━━━ Task inputs ━━━

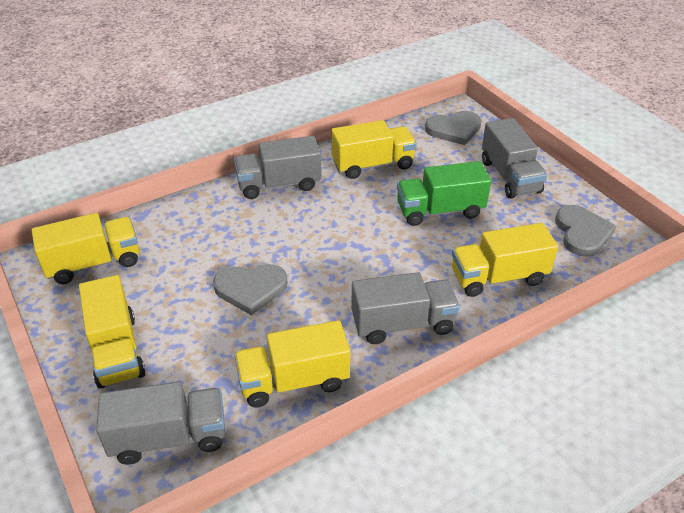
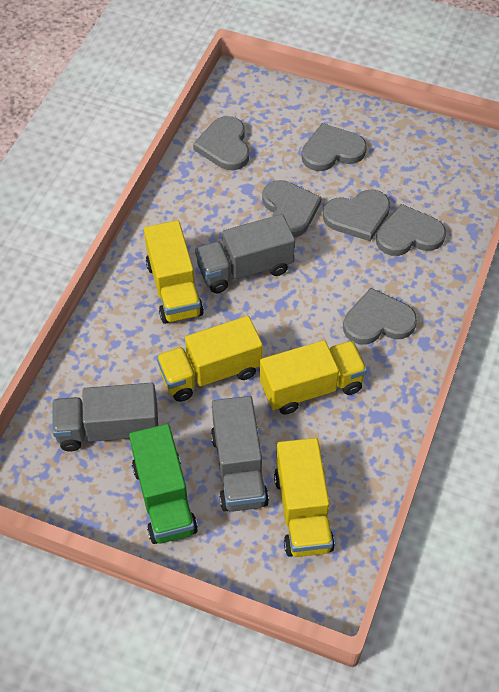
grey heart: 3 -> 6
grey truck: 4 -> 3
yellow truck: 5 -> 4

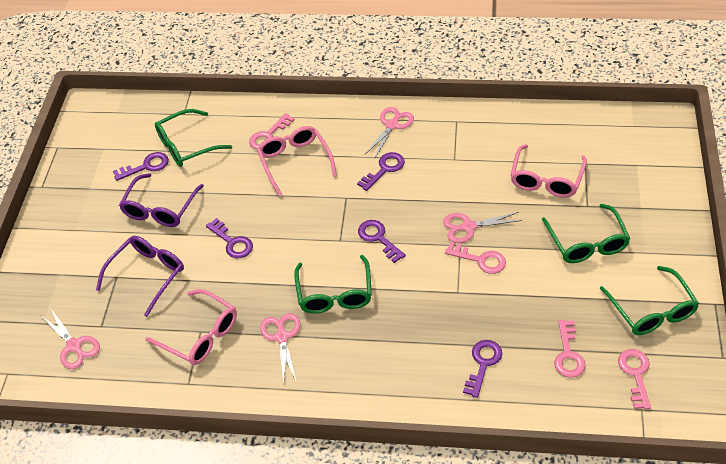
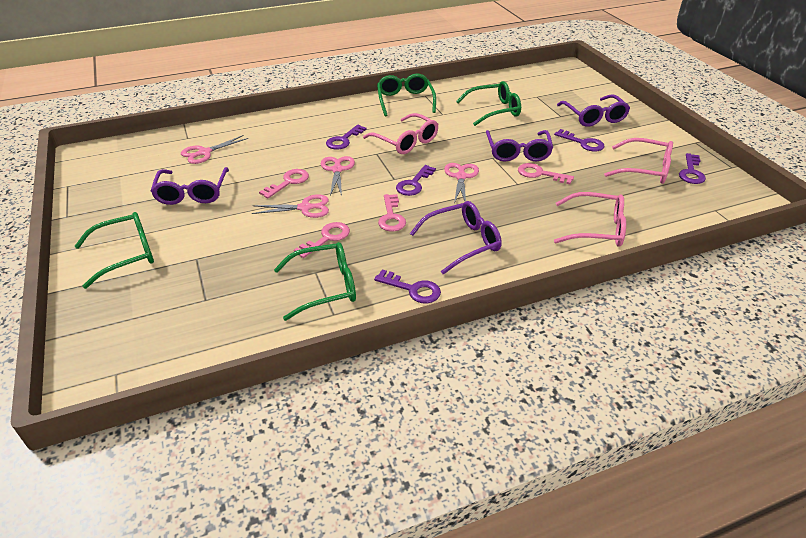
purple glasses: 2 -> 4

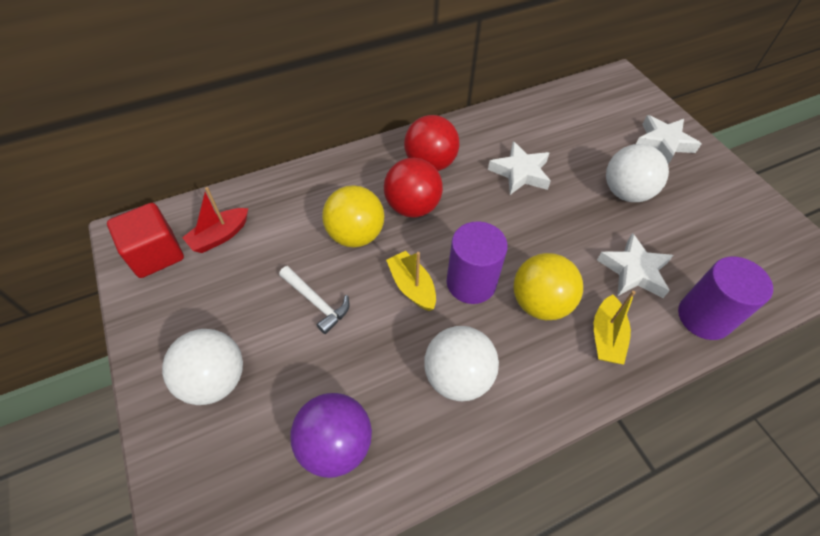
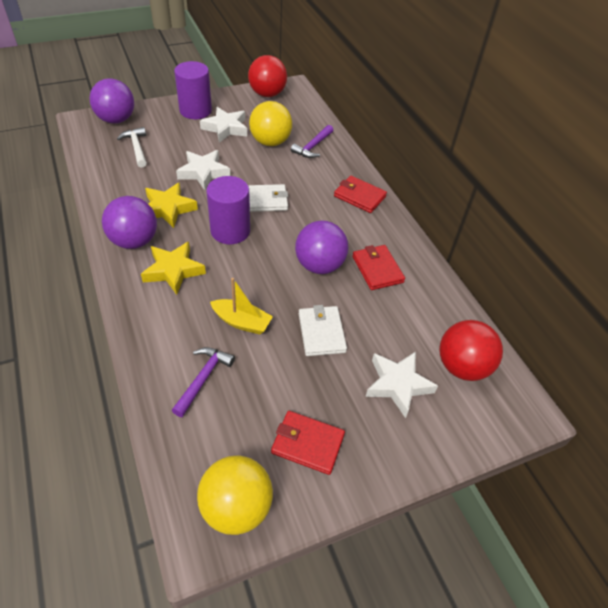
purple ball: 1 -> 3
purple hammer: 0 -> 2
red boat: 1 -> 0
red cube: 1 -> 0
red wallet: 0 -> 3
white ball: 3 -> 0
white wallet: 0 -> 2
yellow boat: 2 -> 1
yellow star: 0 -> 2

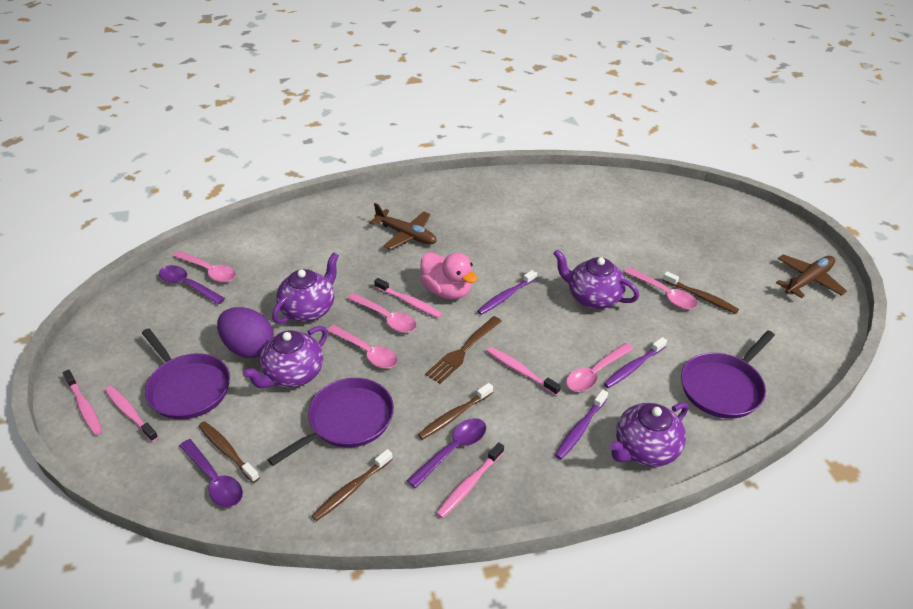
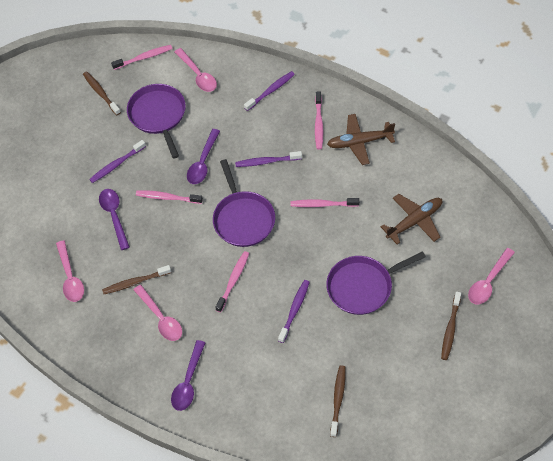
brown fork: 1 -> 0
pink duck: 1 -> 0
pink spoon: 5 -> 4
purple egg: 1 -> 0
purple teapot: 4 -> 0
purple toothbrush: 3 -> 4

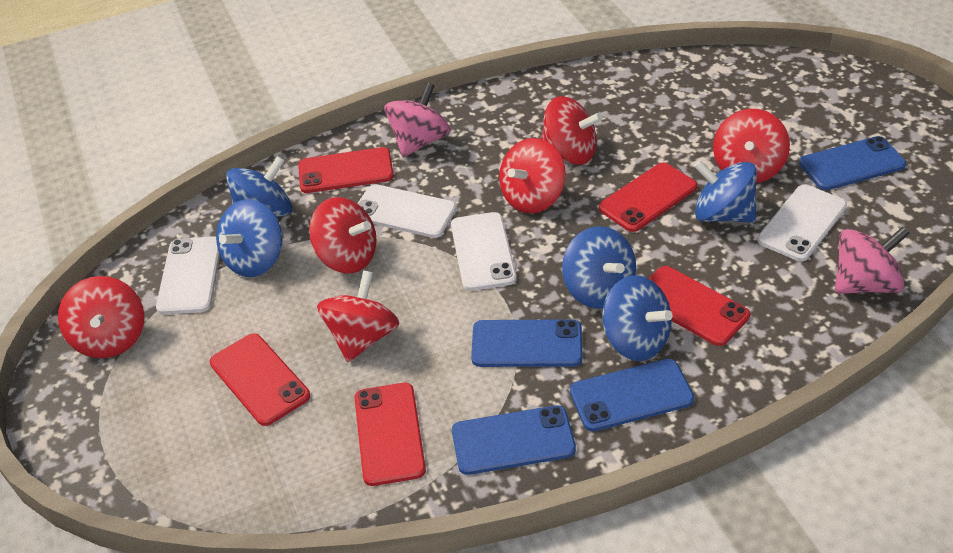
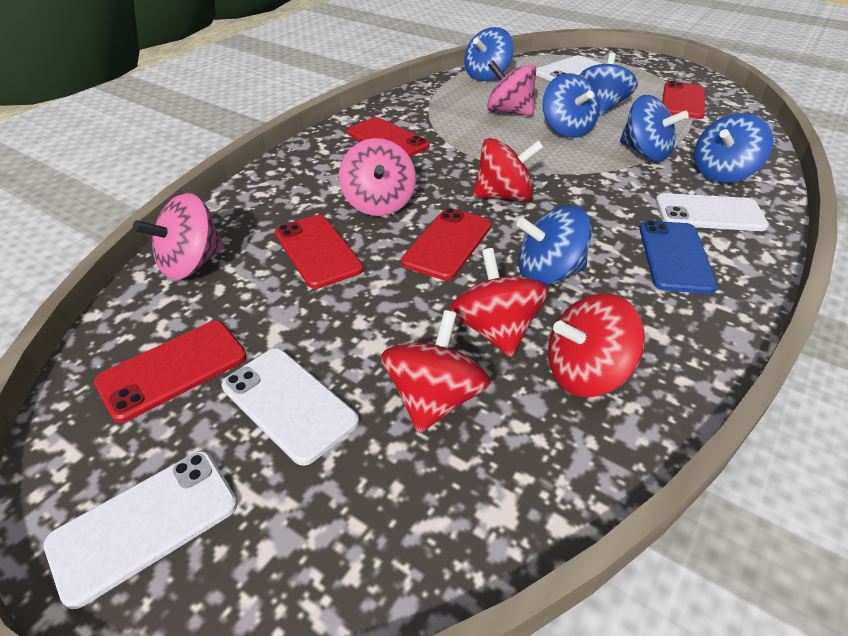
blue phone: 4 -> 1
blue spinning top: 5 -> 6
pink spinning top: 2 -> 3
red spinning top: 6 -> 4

━━━

Where in the records does the word "yellow" appear? Copy each line that holds it.

=== Exercise response ===
yellow truck: 5 -> 4
yellow boat: 2 -> 1
yellow star: 0 -> 2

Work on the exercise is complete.